_TASK INSTRUCTIONS_: Taking the line with "Trace the roads" as the first, copy every line through the end of the records below exactly. Do not include pictures.

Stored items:
* * * * * * *
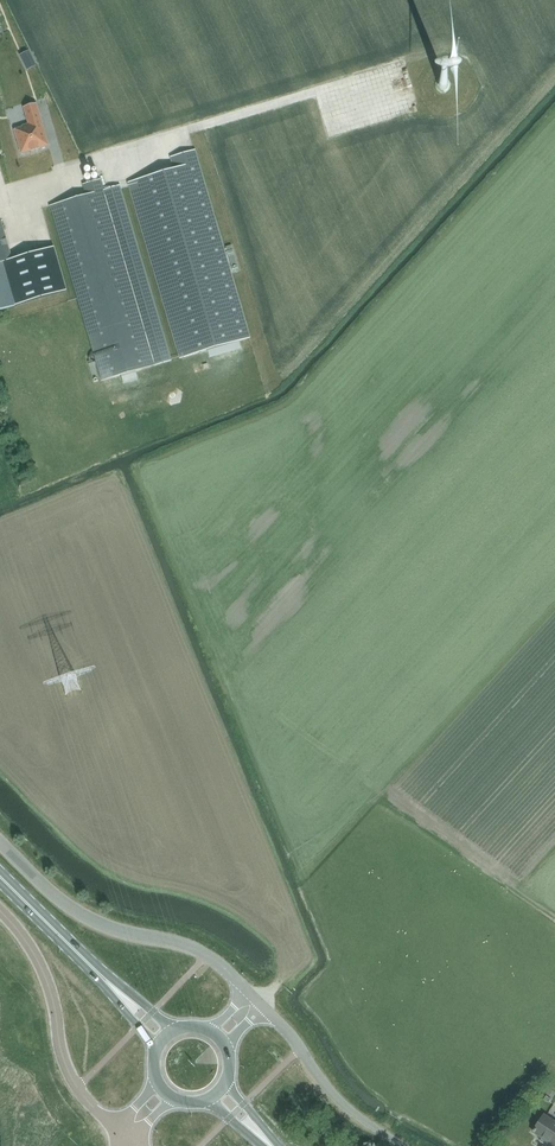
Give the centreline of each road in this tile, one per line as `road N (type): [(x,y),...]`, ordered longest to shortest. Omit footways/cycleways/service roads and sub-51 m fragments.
road 1 (unclassified): [(247,991),(196,949),(73,910),(0,843)]
road 2 (unclassified): [(0,910),(46,977),(74,1082),(97,1112),(124,1125)]
road 3 (unclassified): [(407,1145),(334,1095),(263,1006)]
road 4 (primary): [(179,1029),(57,933)]
road 5 (primary): [(57,933),(156,1051)]

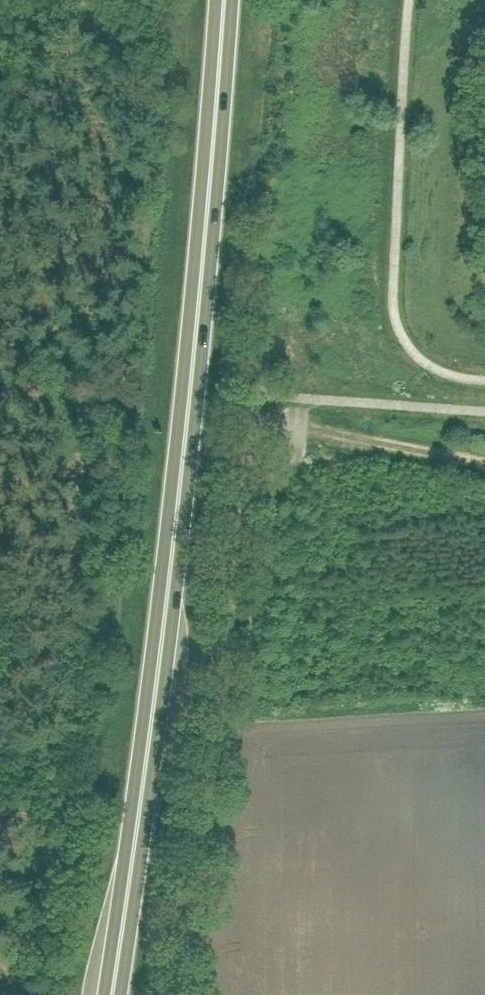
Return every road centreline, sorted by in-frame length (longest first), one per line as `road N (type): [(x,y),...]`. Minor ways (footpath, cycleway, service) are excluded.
road 1 (track): [(15,994),(112,557),(160,0)]
road 2 (trunk): [(112,994),(194,358),(224,0)]
road 3 (unclassified): [(252,430),(179,994)]
road 4 (track): [(307,434),(484,461)]

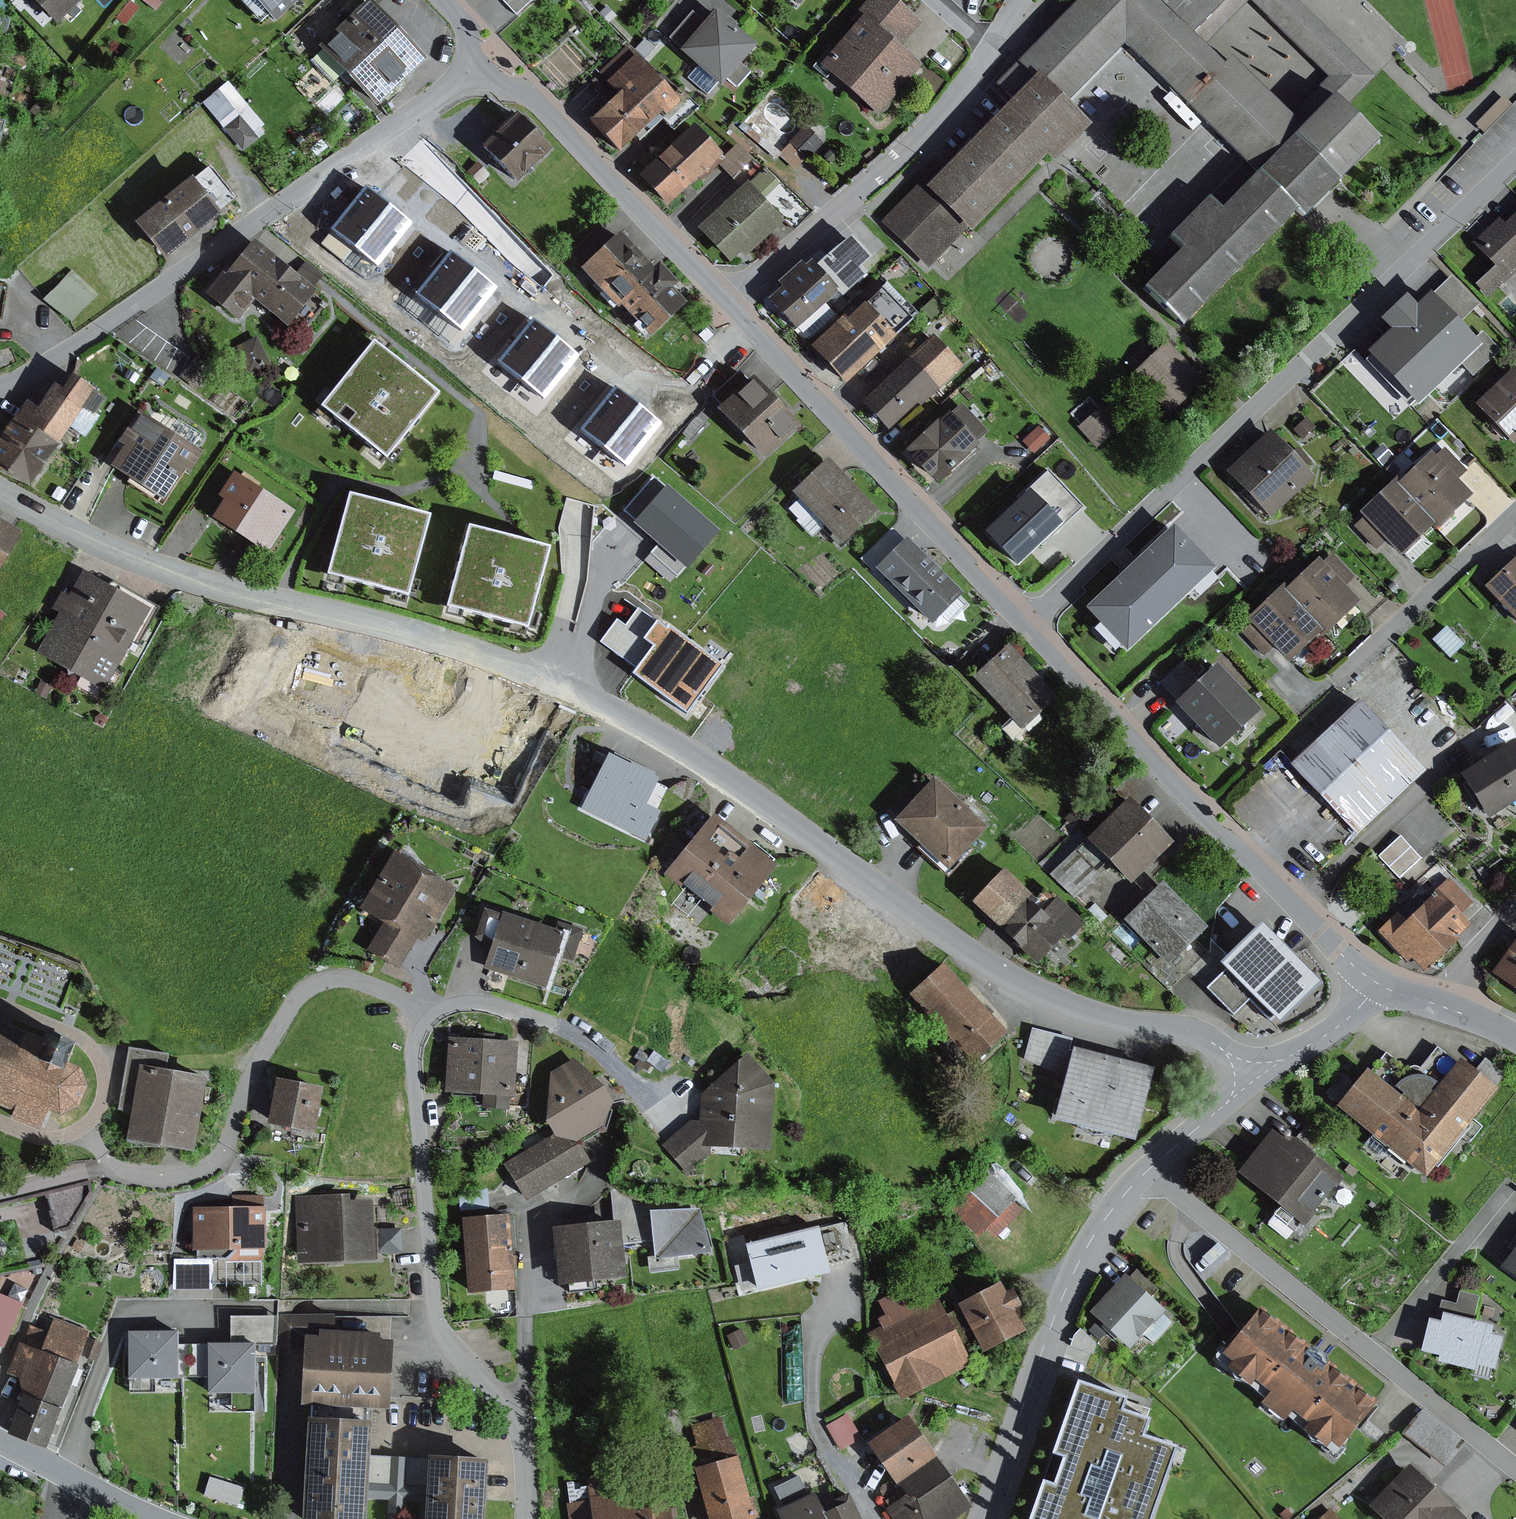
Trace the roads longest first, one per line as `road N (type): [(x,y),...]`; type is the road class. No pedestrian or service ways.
road 1 (residential): [(1247,1073),(1190,1031),(1094,1015),(1035,991),(712,767),(588,698),(408,627),(183,575),(91,540),(0,491)]
road 2 (residential): [(1025,628),(1515,162)]
road 3 (residential): [(480,65),(106,324),(0,386)]
road 4 (residential): [(526,1518),(521,1426),(449,1342),(437,1306),(415,1074),(429,1018)]
road 5 (residential): [(1025,628),(1378,984)]
road 6 (residential): [(1515,1470),(1150,1168)]
road 7 (residential): [(726,301),(1025,628)]
road 8 (residential): [(429,1018),(375,988),(318,983),(275,1032),(226,1153),(212,1165),(149,1177),(111,1168)]
road 9 (residential): [(985,1518),(1064,1294),(1098,1229),(1150,1168)]
road 10 (residential): [(726,301),(915,141),(992,46)]
road 11 (residential): [(480,65),(526,91),(726,301)]
road 12 (residential): [(0,1442),(154,1518)]
road 13 (residential): [(1247,1073),(1334,1029),(1378,984)]
road 14 (tertiary): [(1378,984),(1515,1038)]
road 15 (residential): [(1150,1168),(1228,1102),(1247,1073)]
road 16 (residential): [(429,1018),(483,1003),(556,1026)]

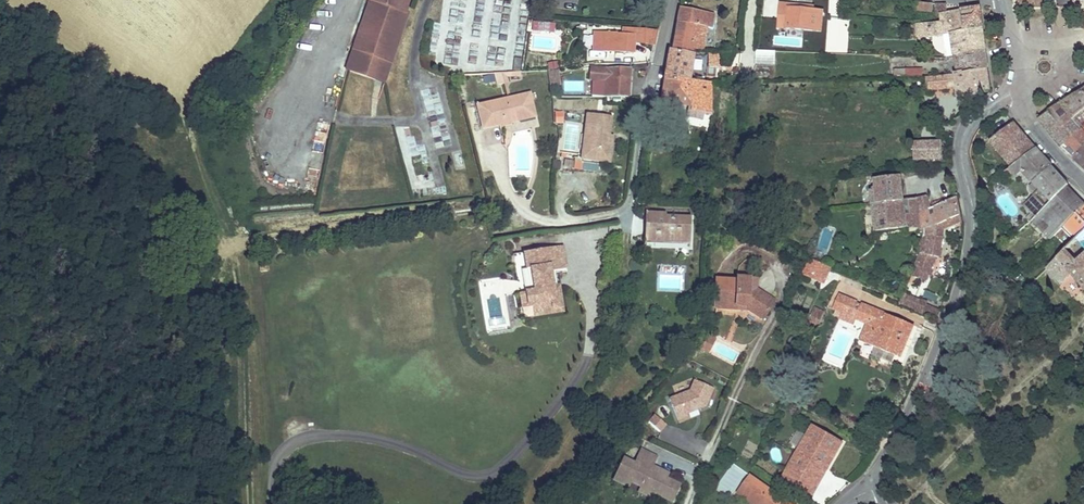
* * * * * * *
_ANSWER TO THE EXERCISE_:
Trace the roads longest first, one per line as `road N (type): [(x,y),...]`; type is the road class. No pedestrian or service ways.
road 1 (residential): [(1247,1073),(1190,1031),(1094,1015),(1035,991),(712,767),(588,698),(408,627),(183,575),(91,540),(0,491)]
road 2 (residential): [(1025,628),(1515,162)]
road 3 (residential): [(480,65),(106,324),(0,386)]
road 4 (residential): [(526,1518),(521,1426),(449,1342),(437,1306),(415,1074),(429,1018)]
road 5 (residential): [(1025,628),(1378,984)]
road 6 (residential): [(1515,1470),(1150,1168)]
road 7 (residential): [(726,301),(1025,628)]
road 8 (residential): [(429,1018),(375,988),(318,983),(275,1032),(226,1153),(212,1165),(149,1177),(111,1168)]
road 9 (residential): [(985,1518),(1064,1294),(1098,1229),(1150,1168)]
road 10 (residential): [(726,301),(915,141),(992,46)]
road 11 (residential): [(480,65),(526,91),(726,301)]
road 12 (residential): [(0,1442),(154,1518)]
road 13 (residential): [(1247,1073),(1334,1029),(1378,984)]
road 14 (tertiary): [(1378,984),(1515,1038)]
road 15 (residential): [(1150,1168),(1228,1102),(1247,1073)]
road 16 (residential): [(429,1018),(483,1003),(556,1026)]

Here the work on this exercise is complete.